Work to be completed: Nothing but the line holding "blue notebook: 0 -> 2" and the lines after it, through the end of the records, should be set down, each exactly as it is.

Extracted information:
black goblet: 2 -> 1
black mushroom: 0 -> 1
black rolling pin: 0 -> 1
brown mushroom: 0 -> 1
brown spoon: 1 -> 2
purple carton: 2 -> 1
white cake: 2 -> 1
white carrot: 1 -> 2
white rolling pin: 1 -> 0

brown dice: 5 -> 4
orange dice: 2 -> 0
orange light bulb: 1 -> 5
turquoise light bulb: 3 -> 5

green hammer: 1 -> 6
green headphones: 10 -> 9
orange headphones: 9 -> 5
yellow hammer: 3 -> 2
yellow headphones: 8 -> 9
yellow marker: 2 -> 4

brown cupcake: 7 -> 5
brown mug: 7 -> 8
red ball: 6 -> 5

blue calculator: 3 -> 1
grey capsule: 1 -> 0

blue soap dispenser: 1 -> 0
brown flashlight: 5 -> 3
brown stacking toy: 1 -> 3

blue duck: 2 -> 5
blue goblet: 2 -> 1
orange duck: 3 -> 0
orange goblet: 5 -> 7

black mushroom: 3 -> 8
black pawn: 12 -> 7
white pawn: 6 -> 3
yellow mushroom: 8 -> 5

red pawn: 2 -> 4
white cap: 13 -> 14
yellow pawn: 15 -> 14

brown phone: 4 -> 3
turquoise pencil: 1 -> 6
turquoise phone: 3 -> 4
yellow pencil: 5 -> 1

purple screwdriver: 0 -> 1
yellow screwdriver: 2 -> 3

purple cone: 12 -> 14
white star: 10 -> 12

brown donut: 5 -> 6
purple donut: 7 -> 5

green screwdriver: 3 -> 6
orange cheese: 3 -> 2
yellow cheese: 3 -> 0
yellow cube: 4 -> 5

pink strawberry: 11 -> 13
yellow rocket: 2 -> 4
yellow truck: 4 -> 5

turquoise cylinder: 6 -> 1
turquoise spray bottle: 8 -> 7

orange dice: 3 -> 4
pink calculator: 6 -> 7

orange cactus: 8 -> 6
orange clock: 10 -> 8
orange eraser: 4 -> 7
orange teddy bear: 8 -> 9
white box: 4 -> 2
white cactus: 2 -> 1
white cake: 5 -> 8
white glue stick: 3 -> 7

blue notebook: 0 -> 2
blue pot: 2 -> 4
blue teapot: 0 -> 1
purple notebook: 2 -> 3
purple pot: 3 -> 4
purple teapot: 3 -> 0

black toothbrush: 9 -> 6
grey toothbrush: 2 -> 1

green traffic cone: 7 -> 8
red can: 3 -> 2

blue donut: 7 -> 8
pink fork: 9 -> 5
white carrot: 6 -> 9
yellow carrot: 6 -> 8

Completed exercise:
blue notebook: 0 -> 2
blue pot: 2 -> 4
blue teapot: 0 -> 1
purple notebook: 2 -> 3
purple pot: 3 -> 4
purple teapot: 3 -> 0

black toothbrush: 9 -> 6
grey toothbrush: 2 -> 1

green traffic cone: 7 -> 8
red can: 3 -> 2

blue donut: 7 -> 8
pink fork: 9 -> 5
white carrot: 6 -> 9
yellow carrot: 6 -> 8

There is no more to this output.